Instructions to follow:
Exactly the lines from the one containing "purple mushroom: 5 -> 4" through the one containing "green rolling pin: 2 -> 1" in the listing below are to be copied, with the pictures left out.

Extracted data:
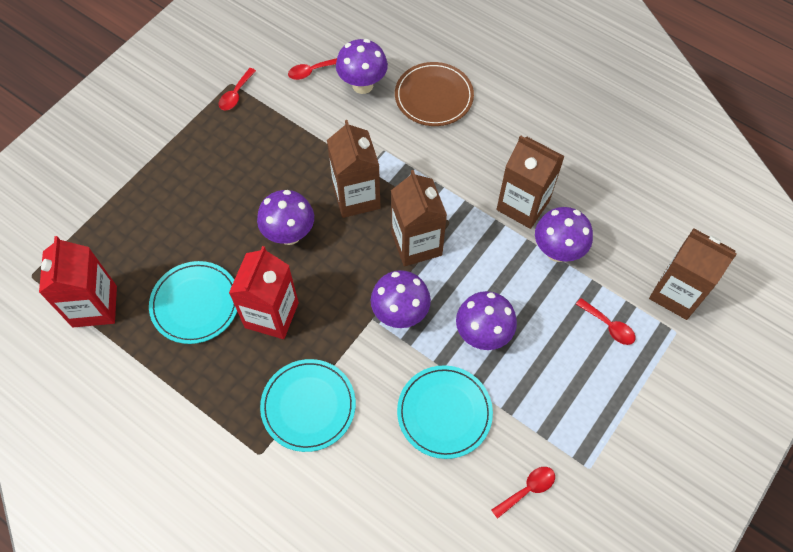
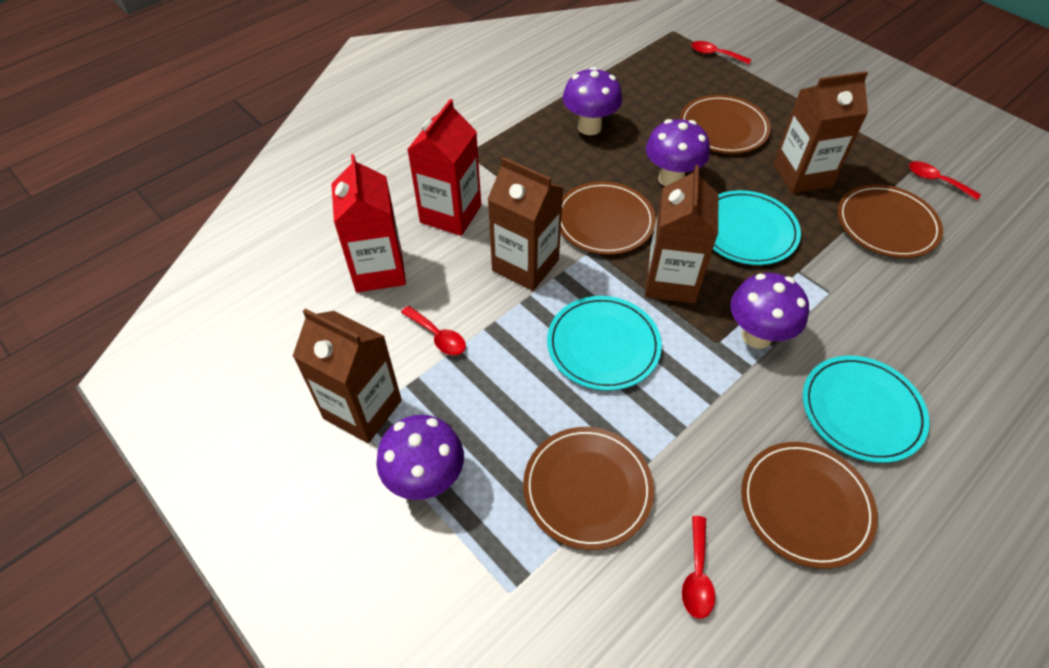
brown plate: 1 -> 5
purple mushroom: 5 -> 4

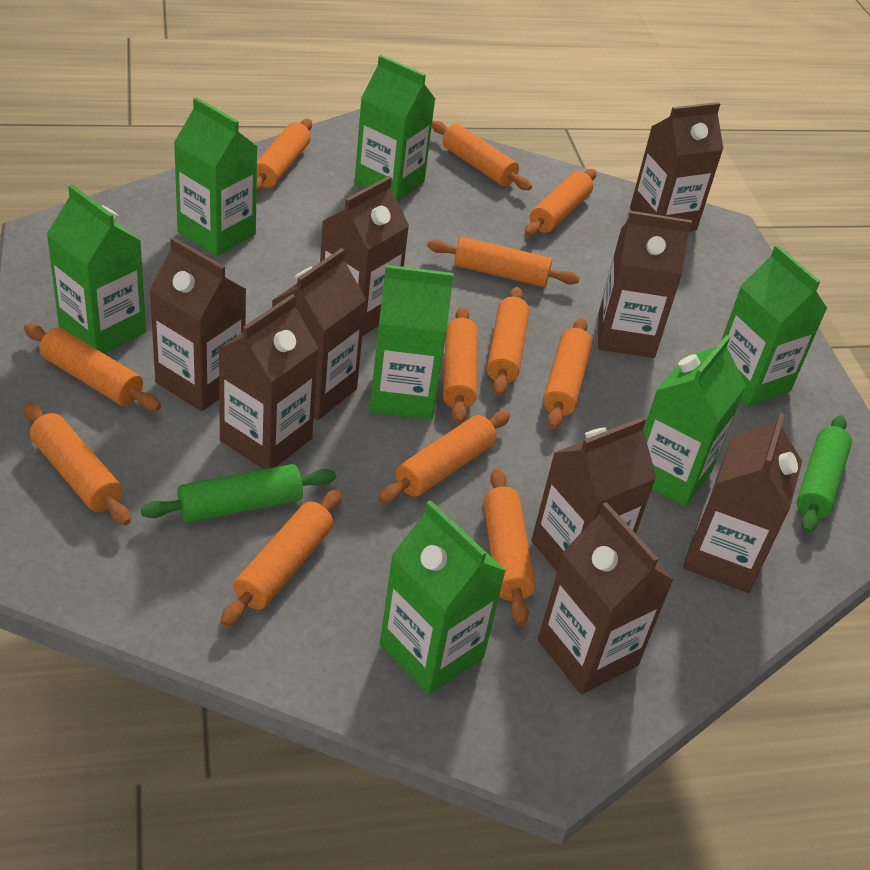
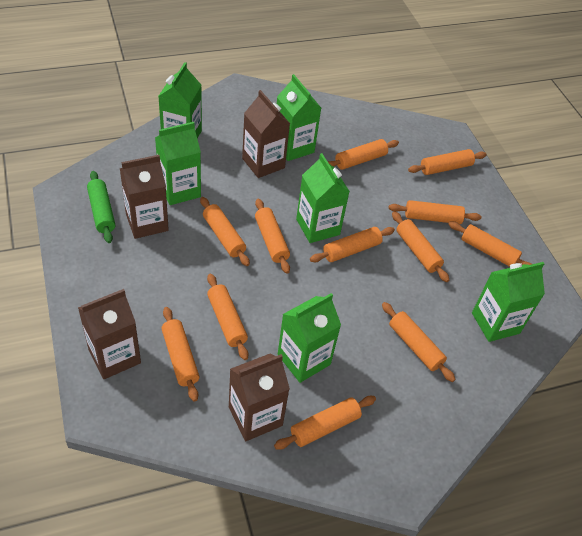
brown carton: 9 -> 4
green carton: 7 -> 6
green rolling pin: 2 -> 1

---

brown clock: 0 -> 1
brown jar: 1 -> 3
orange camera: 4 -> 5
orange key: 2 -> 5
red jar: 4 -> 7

Answer space:
purple mushroom: 5 -> 4

brown carton: 9 -> 4
green carton: 7 -> 6
green rolling pin: 2 -> 1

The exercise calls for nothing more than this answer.